Stored records
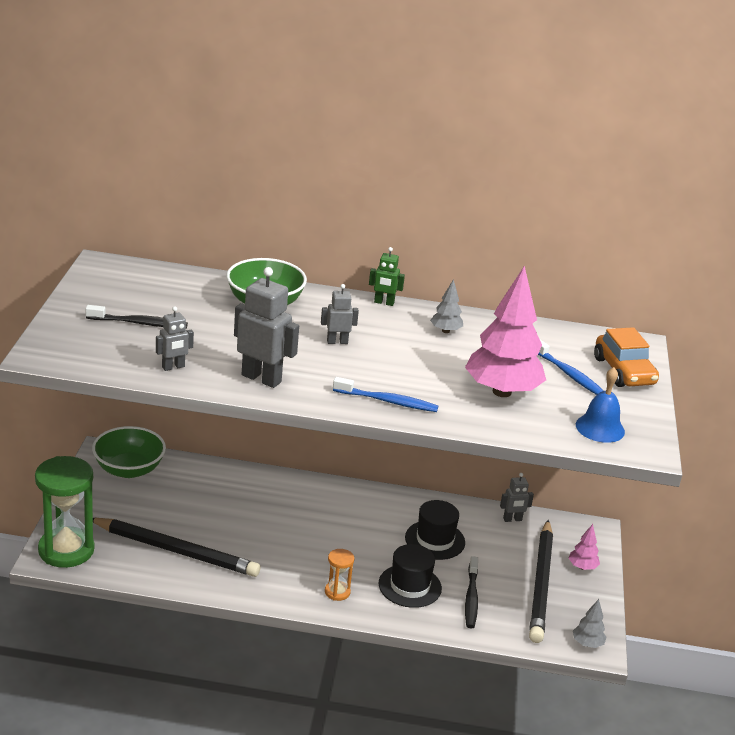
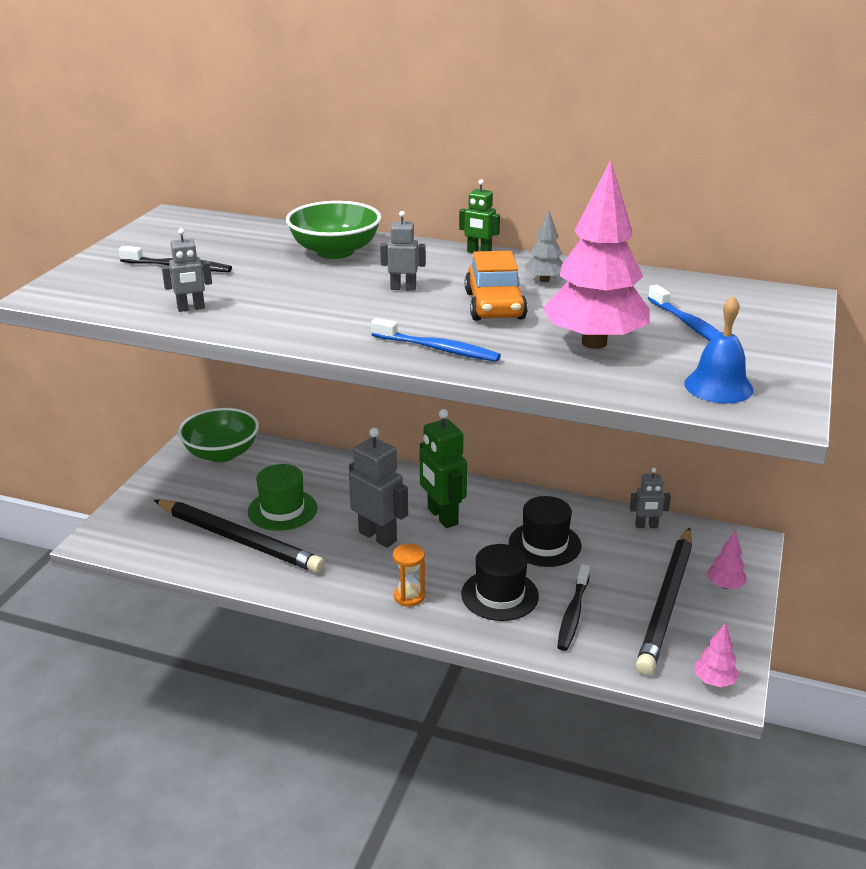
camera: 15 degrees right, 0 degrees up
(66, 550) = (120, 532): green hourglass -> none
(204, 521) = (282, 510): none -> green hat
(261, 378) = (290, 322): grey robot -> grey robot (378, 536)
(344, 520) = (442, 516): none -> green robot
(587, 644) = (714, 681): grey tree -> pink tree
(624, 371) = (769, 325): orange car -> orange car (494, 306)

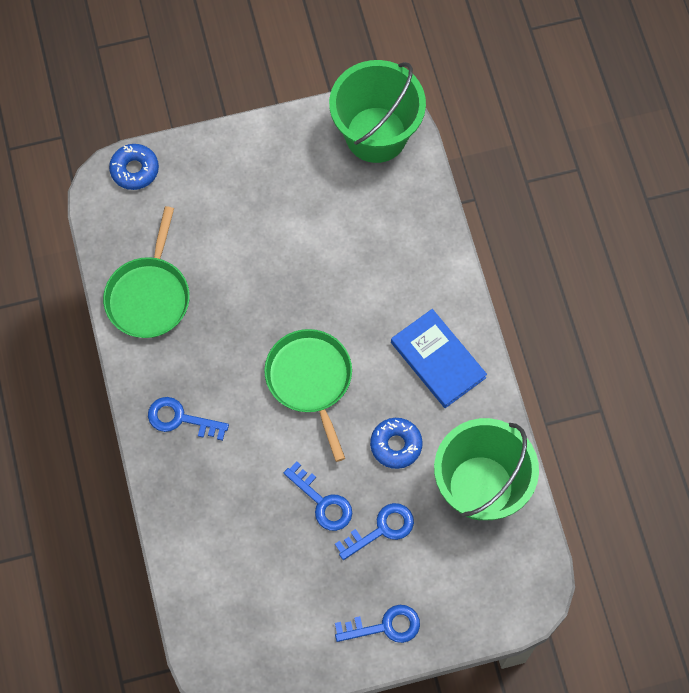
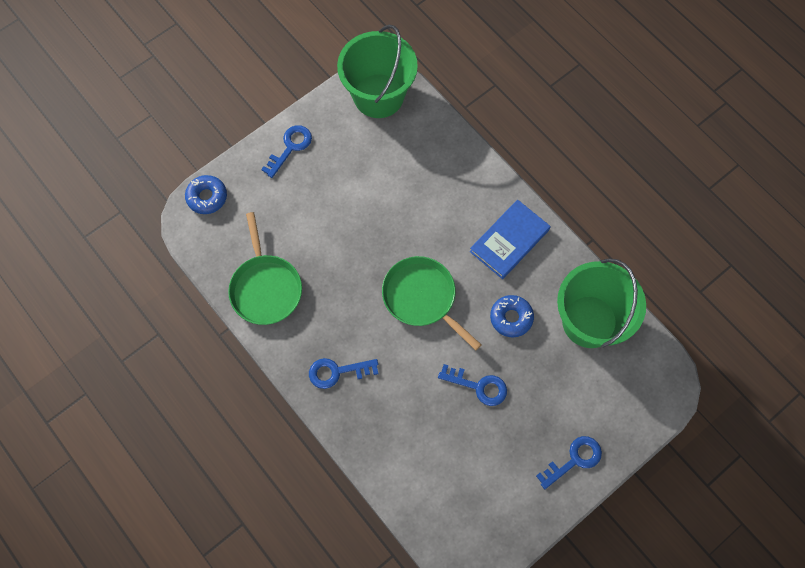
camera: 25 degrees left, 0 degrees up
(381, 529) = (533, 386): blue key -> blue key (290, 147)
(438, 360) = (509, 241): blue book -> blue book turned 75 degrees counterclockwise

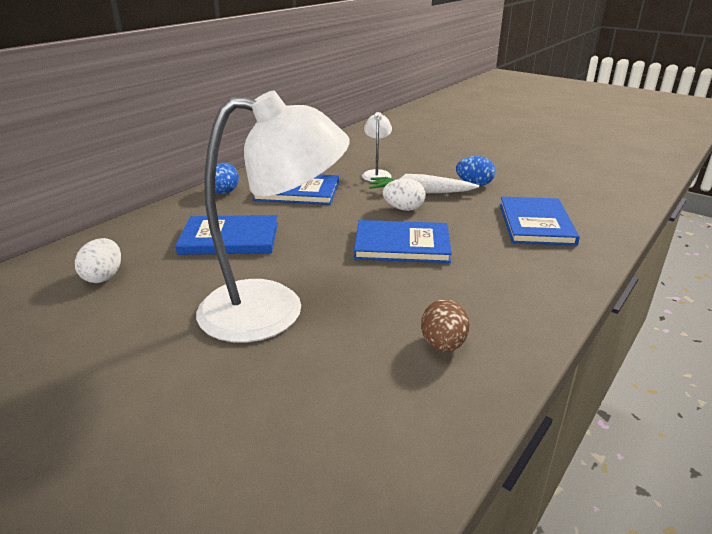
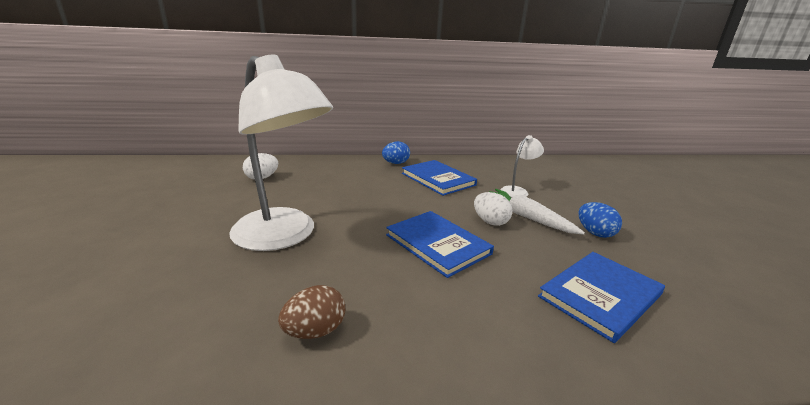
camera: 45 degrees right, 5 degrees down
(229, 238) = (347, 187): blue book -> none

* * *

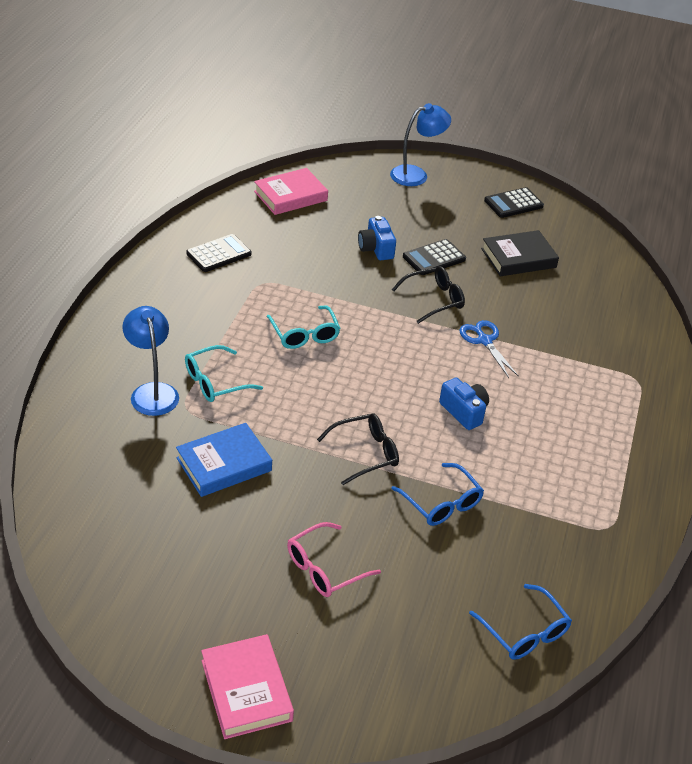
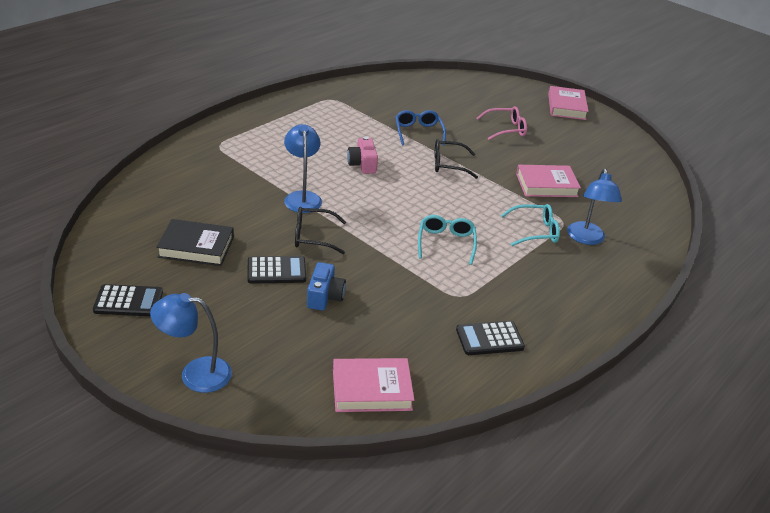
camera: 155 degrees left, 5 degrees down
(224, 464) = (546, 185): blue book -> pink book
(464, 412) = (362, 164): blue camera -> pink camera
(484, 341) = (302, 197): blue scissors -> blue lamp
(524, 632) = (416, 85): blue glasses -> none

* YOUR TASK *
Go through the lines above and tally those with the string "right". The total is all that is needed.

* SOLUTION TO THE EXERCISE *
2